Scene images with change listings
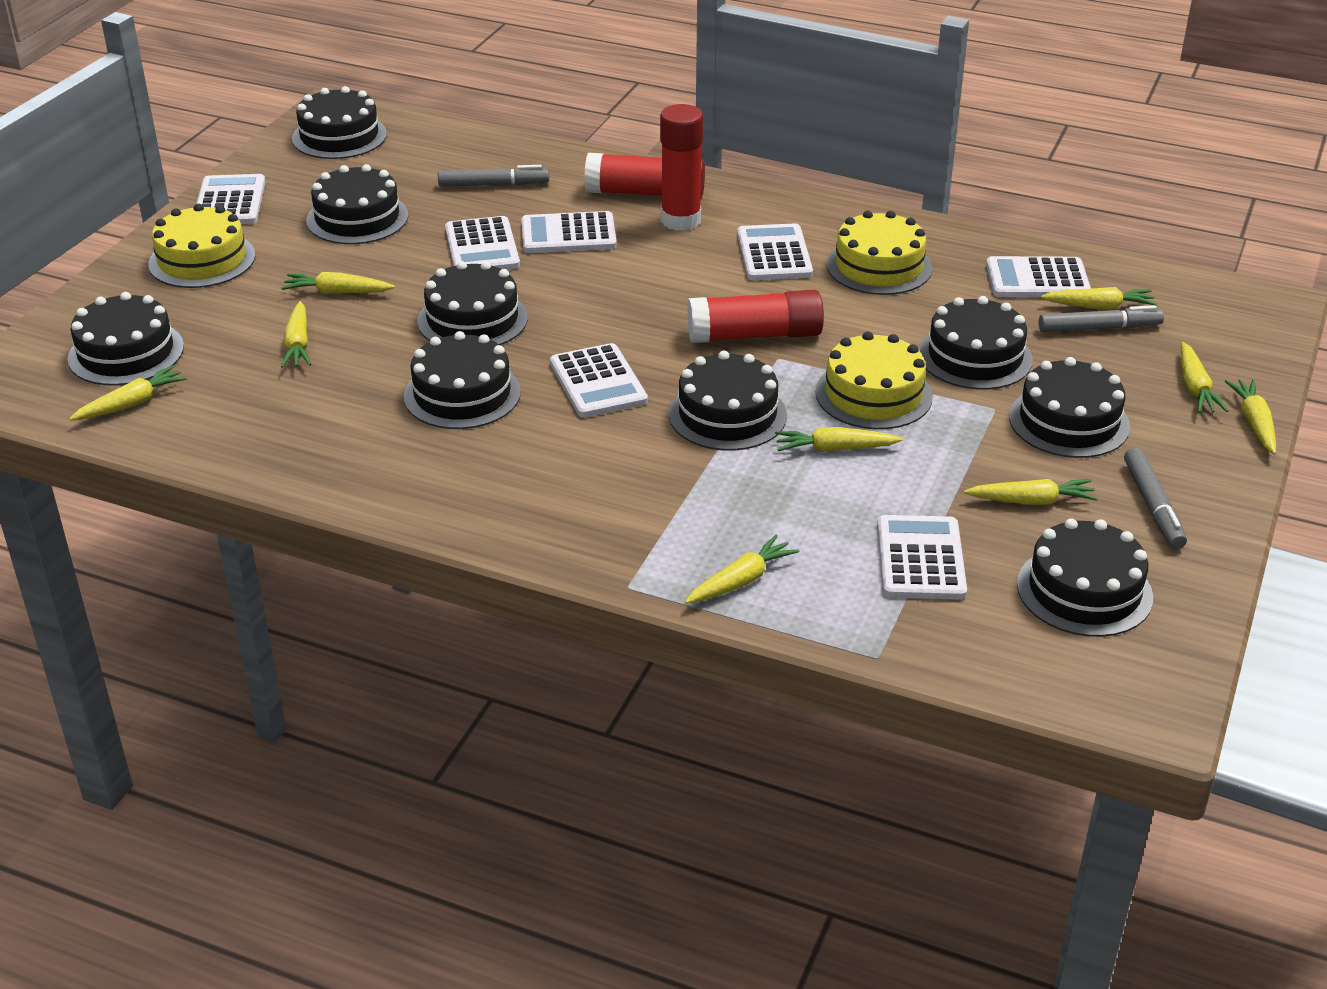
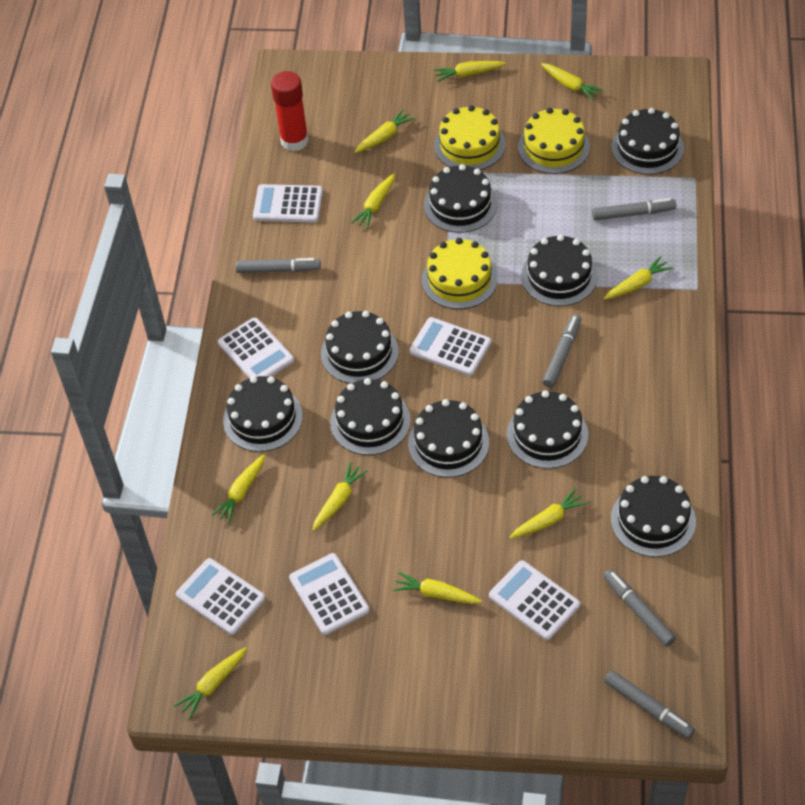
grey marker: 3 -> 5
red glue stick: 3 -> 1
white calculator: 7 -> 6
yellow carrot: 9 -> 10

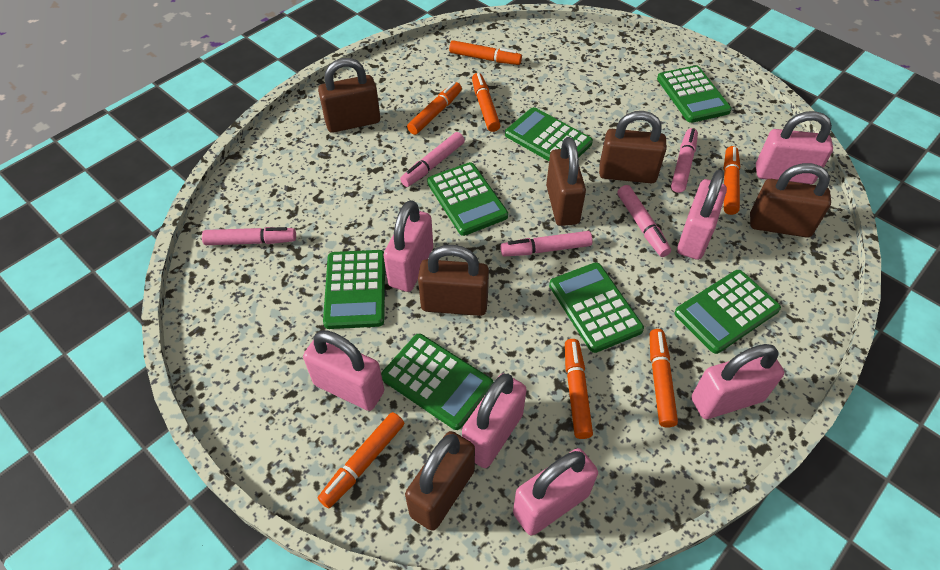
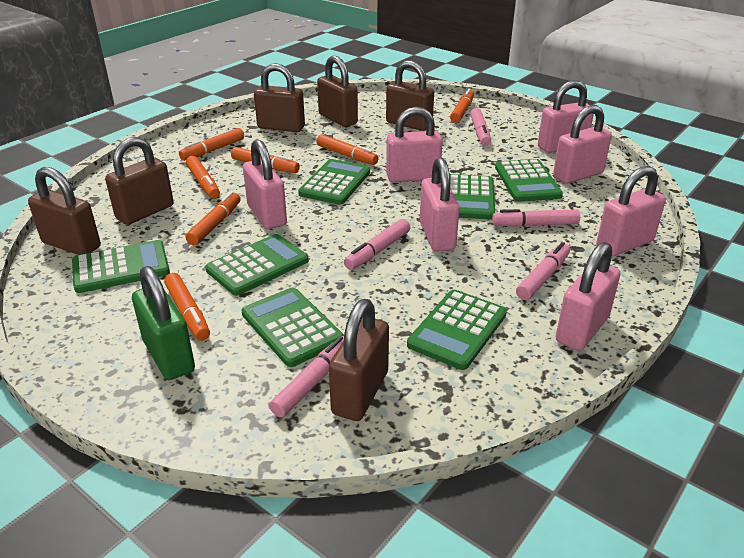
green padlock: 0 -> 1

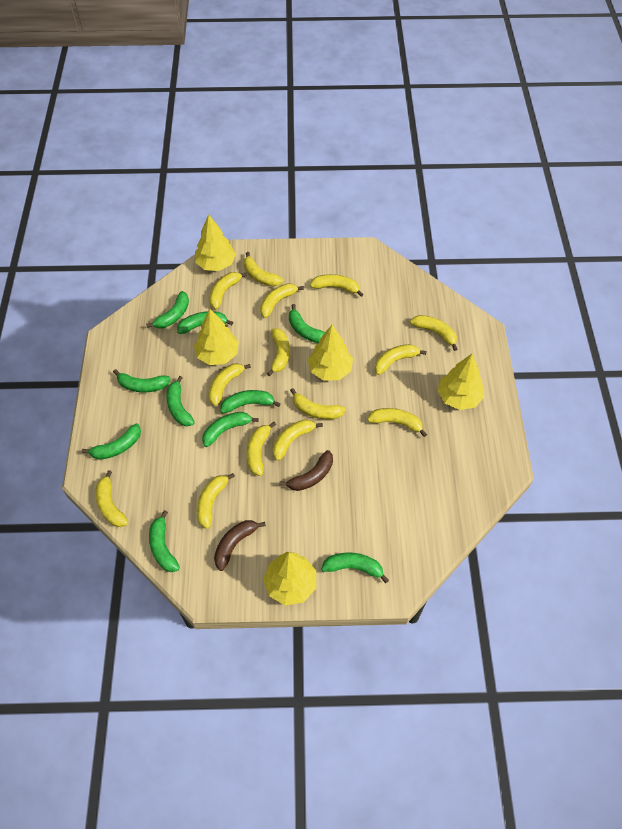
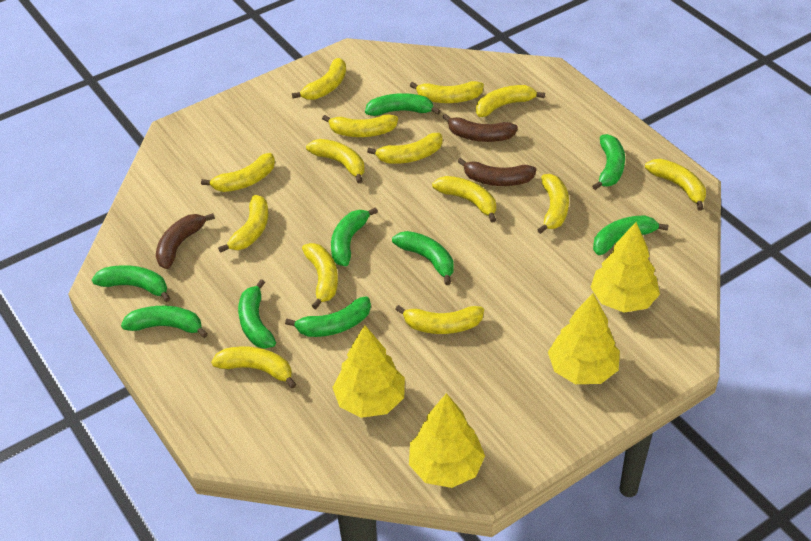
brown banana: 2 -> 3
green banana: 10 -> 9
yellow tree: 5 -> 4

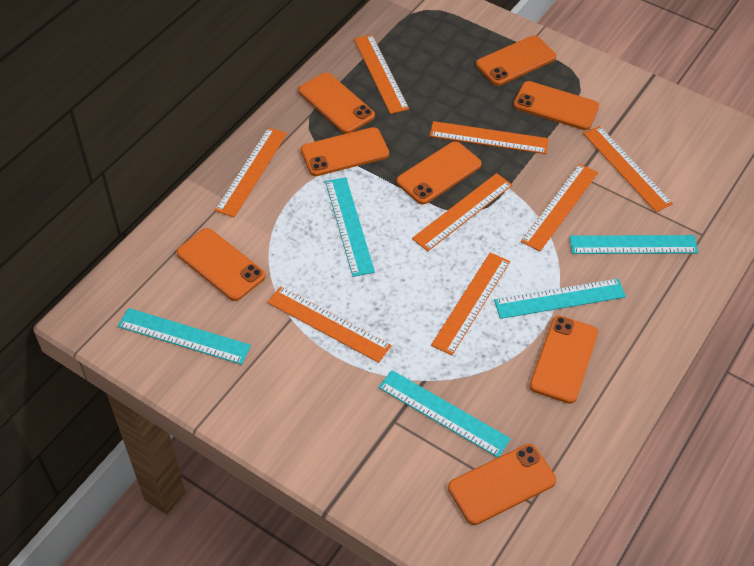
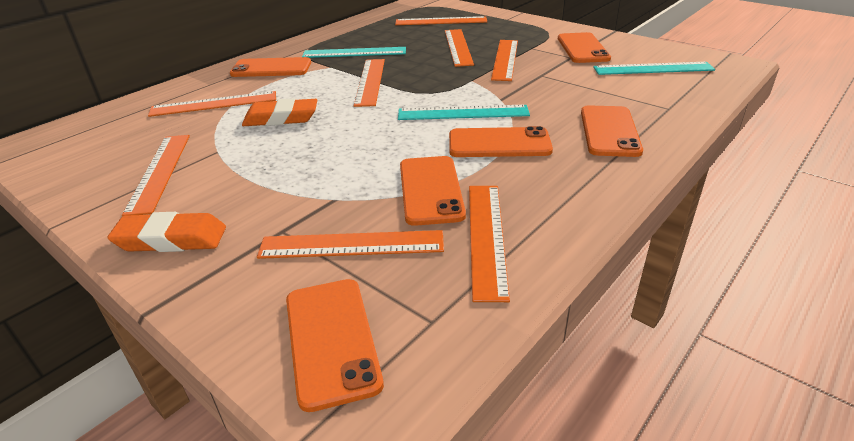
orange eraser: 0 -> 2
orange phone: 8 -> 6
turquoise ruler: 5 -> 3

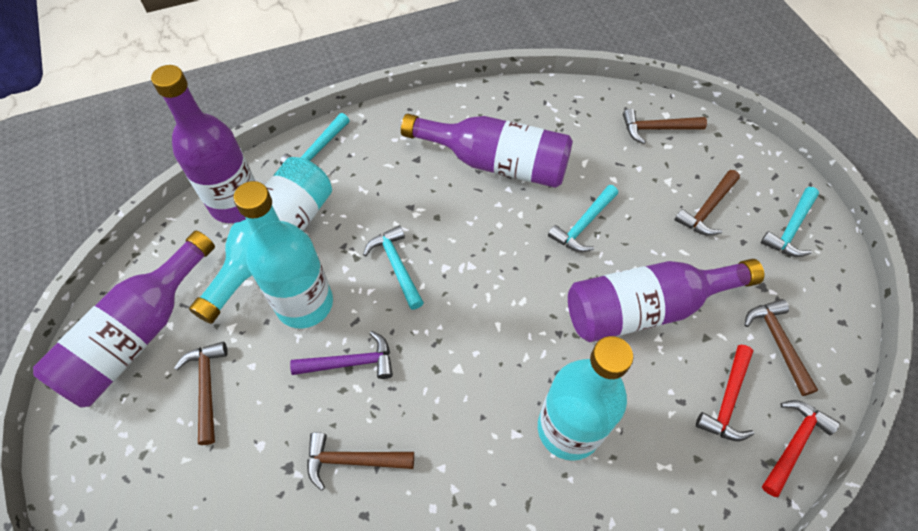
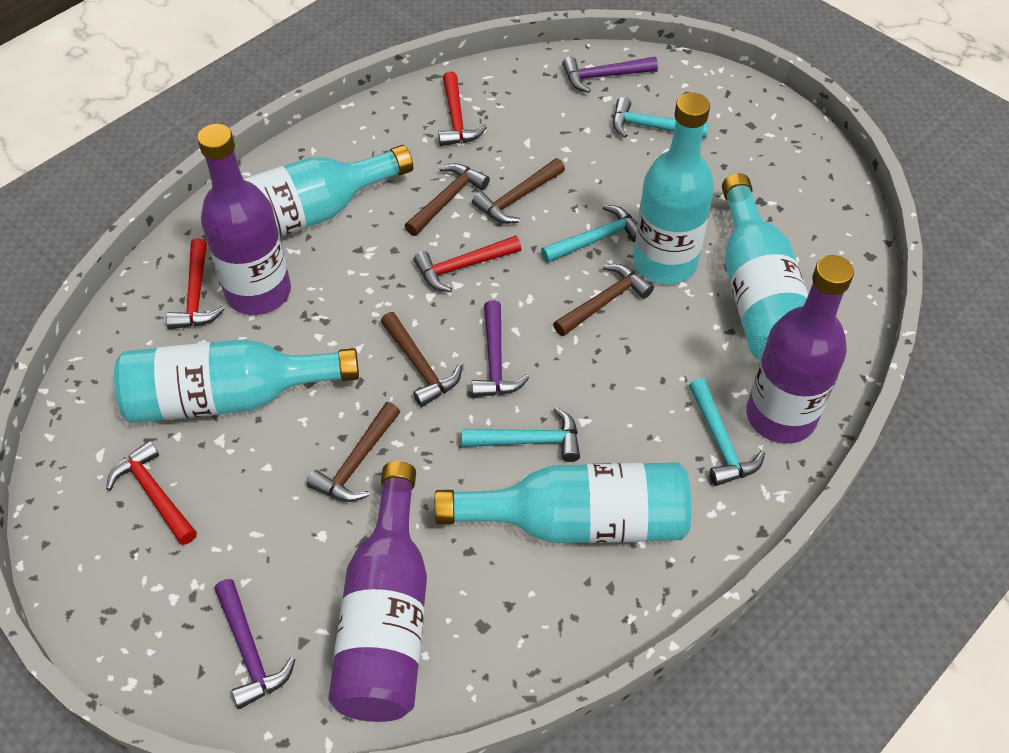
purple bottle: 4 -> 3
purple hammer: 1 -> 3
red hammer: 2 -> 4
turquoise bottle: 3 -> 5

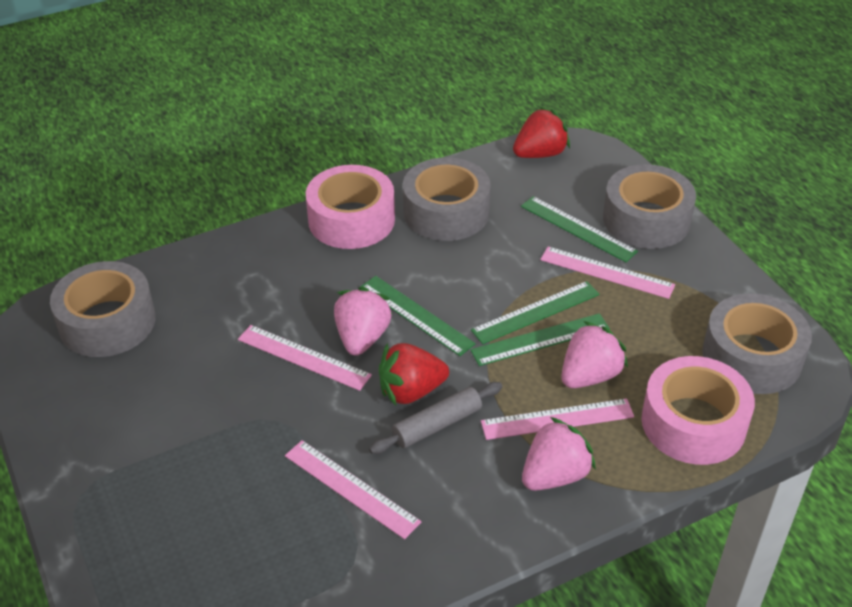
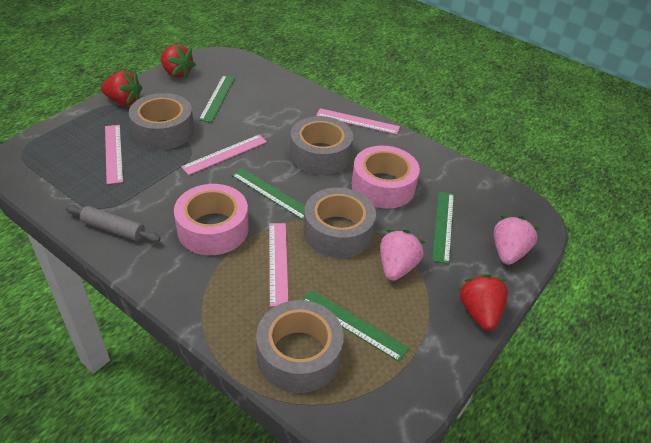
pink strawberry: 3 -> 2
red strawberry: 2 -> 3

◆ Task statement ◆
Provide an exact copy of the records, excluding every picture.

◆ Task response ◆
grey marker: 3 -> 5
red glue stick: 3 -> 1
white calculator: 7 -> 6
yellow carrot: 9 -> 10

green padlock: 0 -> 1

brown banana: 2 -> 3
green banana: 10 -> 9
yellow tree: 5 -> 4

orange eraser: 0 -> 2
orange phone: 8 -> 6
turquoise ruler: 5 -> 3

purple bottle: 4 -> 3
purple hammer: 1 -> 3
red hammer: 2 -> 4
turquoise bottle: 3 -> 5

pink strawberry: 3 -> 2
red strawberry: 2 -> 3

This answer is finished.